REQUIRED ACTION> Copy exactly the stretch of data below from the line with "R9: 220 (N_4, N_13) -> 9.1k (N_4, N_13)" through the line with "U9: buffer (in", including both of those lines.

DATA EXCERPTS>
----------------------------------------
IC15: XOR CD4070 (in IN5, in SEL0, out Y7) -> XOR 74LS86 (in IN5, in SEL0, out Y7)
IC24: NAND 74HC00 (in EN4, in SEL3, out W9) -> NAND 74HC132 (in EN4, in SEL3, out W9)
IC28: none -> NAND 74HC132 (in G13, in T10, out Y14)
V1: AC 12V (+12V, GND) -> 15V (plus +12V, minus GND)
----------------------------------------
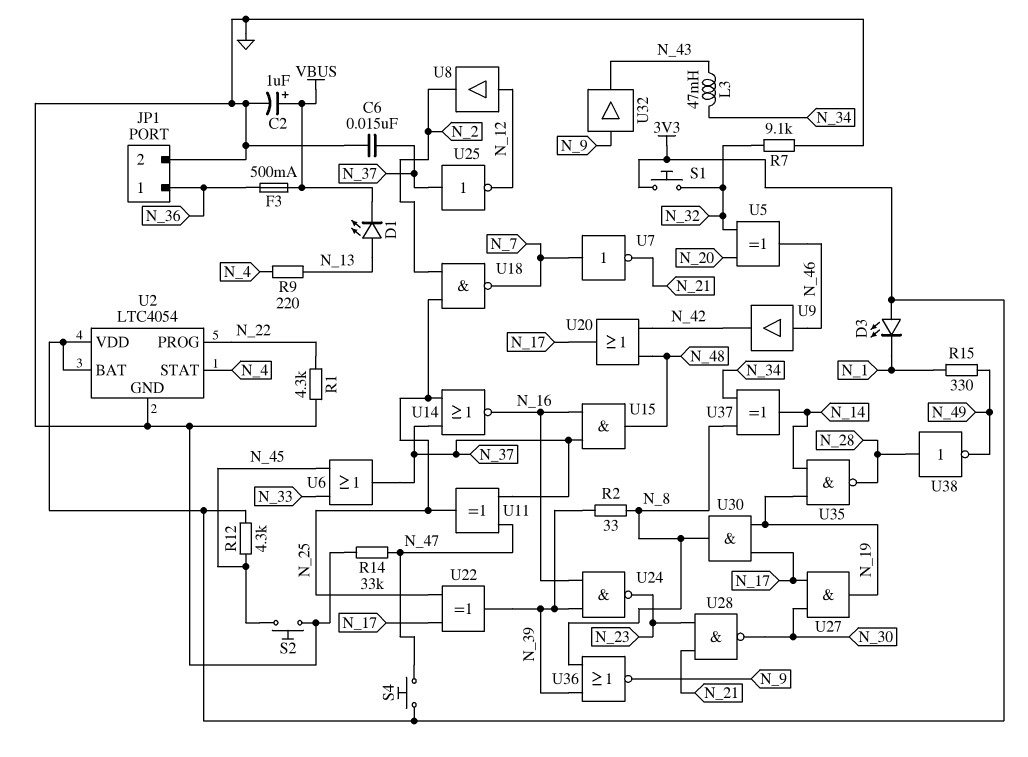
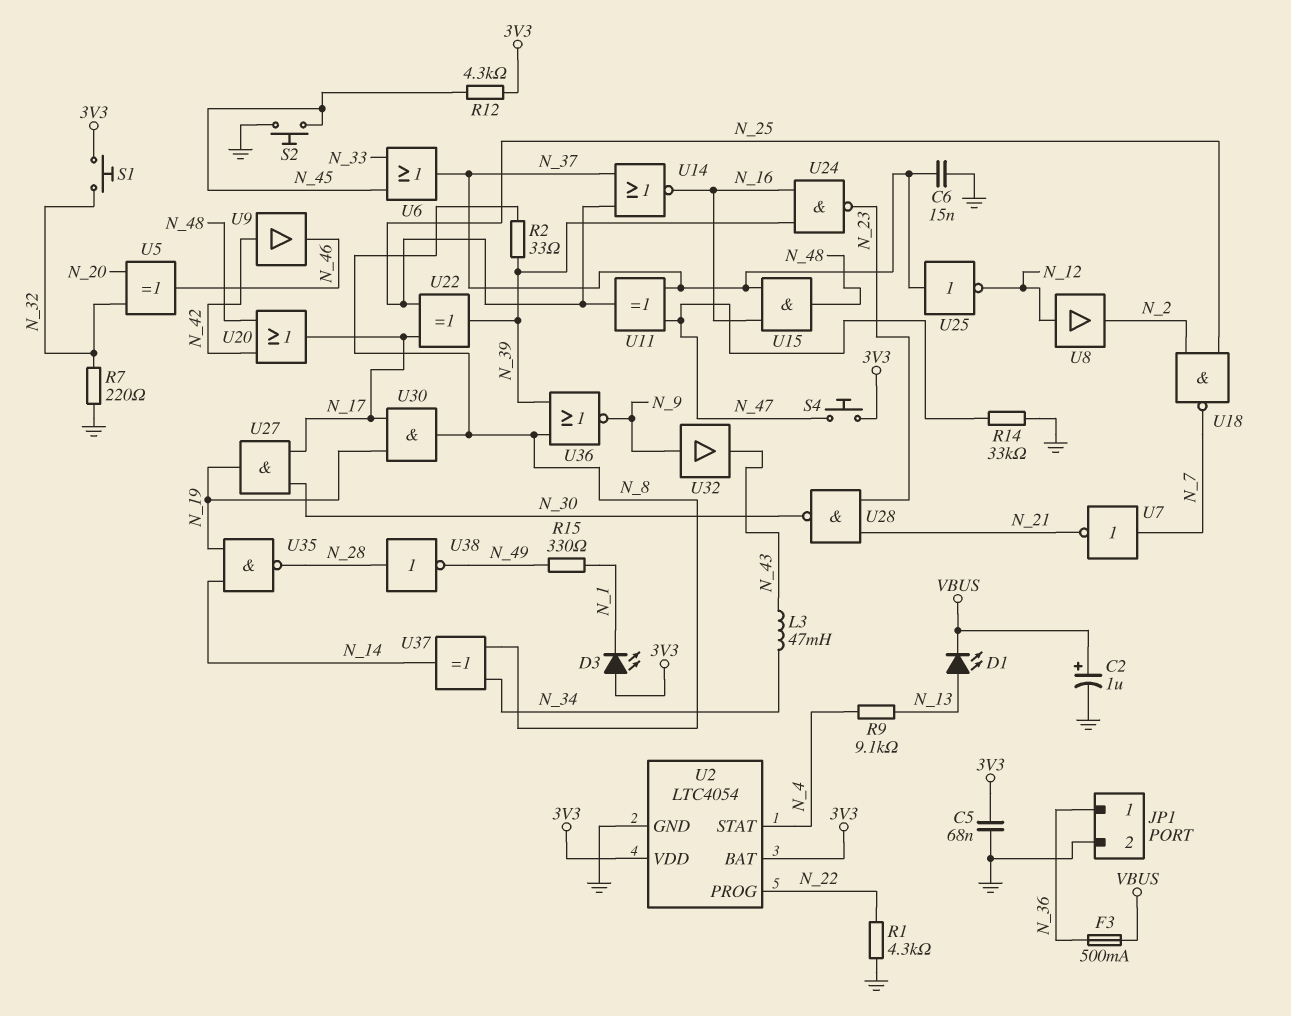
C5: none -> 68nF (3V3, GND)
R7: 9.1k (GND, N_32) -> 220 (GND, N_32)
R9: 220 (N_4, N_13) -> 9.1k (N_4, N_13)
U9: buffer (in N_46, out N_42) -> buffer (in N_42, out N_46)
----------------------------------------
ANSWER TO THIS EXERCISE>
R9: 220 (N_4, N_13) -> 9.1k (N_4, N_13)
U9: buffer (in N_46, out N_42) -> buffer (in N_42, out N_46)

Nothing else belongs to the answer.